● **DATASET CONTENT**:
* * *

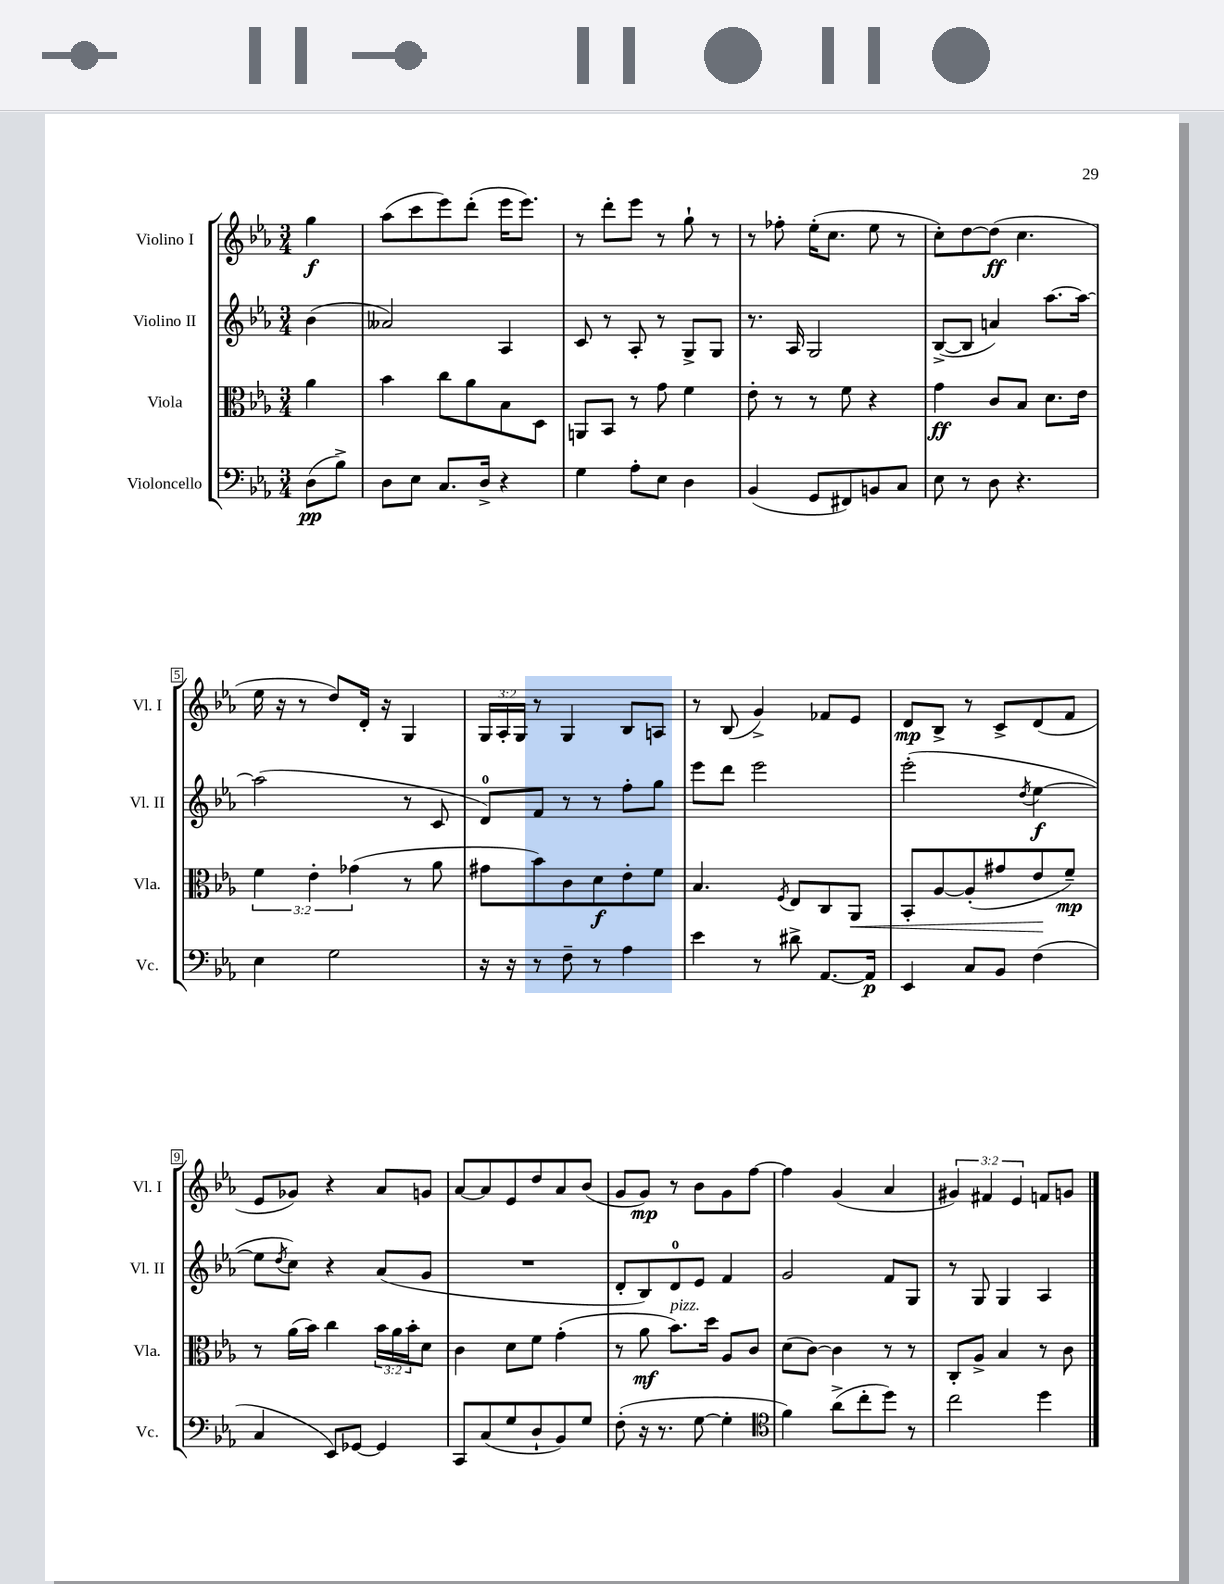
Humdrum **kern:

**kern	**dynam	**kern	**dynam	**kern	**dynam	**kern	**dynam
*part4	*part4	*part3	*part3	*part2	*part2	*part1	*part1
*staff4	*staff4	*staff3	*staff3	*staff2	*staff2	*staff1	*staff1
*I"Violoncello	*	*I"Viola	*	*I"Violino II	*	*I"Violino I	*
*I'Vc.	*	*I'Vla.	*	*I'Vl. II	*	*I'Vl. I	*
*clefF4	*	*clefC3	*	*clefG2	*	*clefG2	*
*k[b-e-a-]	*	*k[b-e-a-]	*	*k[b-e-a-]	*	*k[b-e-a-]	*
*M3/4	*	*M3/4	*	*M3/4	*	*M3/4	*
=	=	=	=	=	=	=	=
(8D\L	pp	4a-\	.	(4b-\	.	4gg\	f
8B-^\J)	.	.	.	.	.	.	.
=1	=1	=1	=1	=1	=1	=1	=1
8D\L	.	4b-\	.	2a--X/)	.	(8aa-\L	.
8E-\J	.	.	.	.	.	8ccc\	.
8.C/L	.	8cc\L	.	.	.	8eee-\)	.
.	.	8a-\	.	.	.	(8ddd'\J	.
16D^/Jk	.	.	.	.	.	.	.
4r	.	8B-\	.	4A-/	.	16eee-\KL	.
.	.	.	.	.	.	8.eee-\J)	.
.	.	8D\J	.	.	.	.	.
=2	=2	=2	=2	=2	=2	=2	=2
4G\	.	8AAn/L	.	8c/	.	8r	.
.	.	8BB-/J	.	8r	.	8ddd'\L	.
8A-'\L	.	8r	.	8A-'/	.	8eee-\J	.
8E-\J	.	8g\	.	8r	.	8r	.
4D\	.	4f\	.	8G^/L	.	8gg`\	.
.	.	.	.	8G/J	.	8r	.
=3	=3	=3	=3	=3	=3	=3	=3
(4BB-/	.	8e-'\	.	8.r	.	8r	.
.	.	8r	.	.	.	8ff-X'\	.
.	.	.	.	16A-/	.	.	.
8GG/L	.	8r	.	2G/	.	(16ee-'\KL	.
.	.	.	.	.	.	8.cc\J	.
8FF#X/)	.	8f\	.	.	.	.	.
8BBn/	.	4r	.	.	.	8ee-\	.
8C/J	.	.	.	.	.	8r	.
=4	=4	=4	=4	=4	=4	=4	=4
8E-\	.	4g\	ff	([8B-^/L	.	8cc'\L)	.
8r	.	.	.	8B-/J]	.	[8dd\	.
8D\	.	8c/L	.	4an/)	.	(8dd\J]	ff
4.r	.	8B-/J	.	.	.	4.cc\	.
.	.	8.d\L	.	[8.aa-\L	.	.	.
.	.	16e-\Jk	.	16aa-\Jk_	.	.	.
!!LO:LB:g=z
=5	=5	=5	=5	=5	=5	=5	=5
4E-\	.	6f\	.	(2aa-\]	.	16ee-\	.
.	.	.	.	.	.	16r	.
.	.	.	.	.	.	8r	.
.	.	6e-'\	.	.	.	.	.
2G\	.	.	.	.	.	8dd/L)	.
.	.	(6g-X\	.	.	.	.	.
.	.	.	.	.	.	16d'/Jk	.
.	.	.	.	.	.	16r	.
.	.	8r	.	8r	.	4G/	.
.	.	8a-\	.	8c/	.	.	.
=6	=6	=6	=6	=6	=6	=6	=6
16r	.	8g#X\L	.	8d/L)	.	24G/LL	.
.	.	.	.	.	.	24A-'/	.
16r	.	.	.	.	.	.	.
.	.	.	.	.	.	24G/JJ	.
8r	.	8b-\)	.	8f/J	.	8r	.
8F~\	.	8c\	.	8r	.	4G/	.
8r	.	8d\	f	8r	.	.	.
4A-\	.	8e-'\	.	8ff'\L	.	8B-/L	.
.	.	8f\J	.	8gg\J	.	8An/J	.
=7	=7	=7	=7	=7	=7	=7	=7
4e-\	.	4.B-/	.	8eee-\L	.	8r	.
.	.	.	.	8ddd\J	.	(8B-/	.
8r	.	.	.	2eee-\	.	4g^/)	.
.	.	8qF/	.	.	.	.	.
8d#X^\	.	8E-/L	.	.	.	.	.
[8.AA-/L	.	8C/	.	.	.	8f-X/L	.
!	!	!	!LO:HP:b	!	!	!	!
.	.	8AA-/J	<	.	.	8e-/J	.
16AA-/Jk]	p	.	.	.	.	.	.
=8	=8	=8	=8	=8	=8	=8	=8
4EE-/	.	8BB-'/L	.	(2eee-'\	.	8d/L	mp
.	.	[8A-/	.	.	.	8B-^/J	.
8C/L	.	(8A-'/]	.	.	.	8r	.
8BB-/J	.	8g#X/	.	.	.	8c^/L	.
.	.	.	.	8qdd/	.	.	.
(4F\	.	8e-/	.	[4ee-\	f	(8d/	.
.	.	8f~/J)	[ mp	.	.	8f/J	.
!!LO:LB:g=z
=9	=9	=9	=9	=9	=9	=9	=9
4C/	.	8r	.	8ee-\L]	.	8e-/L	.
.	.	.	.	8qdd/	.	.	.
.	.	(16a-\LL	.	8cc\J)	.	8g-X/J)	.
.	.	16b-\JJ)	.	.	.	.	.
8EE-/L)	.	4cc\	.	4r	.	4r	.
[8GG-X/J	.	.	.	.	.	.	.
4GG-/]	.	24b-\LL	.	(8a-/L	.	8a-/L	.
.	.	24a-\	.	.	.	.	.
.	.	24b-'\J	.	.	.	.	.
.	.	8d\J	.	8g/J	.	8gn/J	.
=10	=10	=10	=10	=10	=10	=10	=10
8CC/L	.	4c\	.	2.r	.	[8a-/L	.
(8C/	.	.	.	.	.	8a-/]	.
8G/	.	8d\L	.	.	.	8e-/	.
8D`/	.	8f\J	.	.	.	8dd/	.
8BB-/)	.	(4g'\	.	.	.	8a-/	.
8G/J	.	.	.	.	.	(8b-/J	.
=11	=11	=11	=11	=11	=11	=11	=11
(8F'\	.	8r	.	8d'/L	.	8g/L	.
16r	.	8a-\	mf	8B-/)	.	8g/J)	mp
8.r	.	.	.	.	.	.	.
!	!	!LO:TX:a:i:t=pizz.	!	!	!	!	!
.	.	8.b-\L)	.	8d/	.	8r	.
[8G\	.	.	.	8e-/J	.	8b-\L	.
.	.	16dd\Jk	.	.	.	.	.
4G'\]	.	8A-/L	.	4f/	.	8g\	.
.	.	8c/J	.	.	.	[8ff\J	.
=12	=12	=12	=12	=12	=12	=12	=12
*clefC4	*	*	*	*	*	*	*
4f\)	.	(8d\L	.	2g/	.	4ff\]	.
.	.	[8c\J)	.	.	.	.	.
(8a-^\L	.	4c\]	.	.	.	(4g/	.
8cc'\	.	.	.	.	.	.	.
8dd\J)	.	8r	.	8f/L	.	4a-/	.
8r	.	8r	.	8G/J	.	.	.
=13	=13	=13	=13	=13	=13	=13	=13
2cc\	.	8C'/L	.	8r	.	6g#X/)	.
.	.	8A-^/J	.	8G/	.	.	.
.	.	.	.	.	.	6f#X/	.
.	.	4B-/	.	4G/	.	.	.
.	.	.	.	.	.	6e-/	.
4dd\	.	8r	.	4A-/	.	8fn/L	.
.	.	8c\	.	.	.	8gn/J	.
==	==	==	==	==	==	==	==
*-	*-	*-	*-	*-	*-	*-	*-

* * *

● **TASK INSTRUCTIONS**:
In the rows above, how many lines contain the string "kern"? Reply with the number alone.

● **REPLY**:
2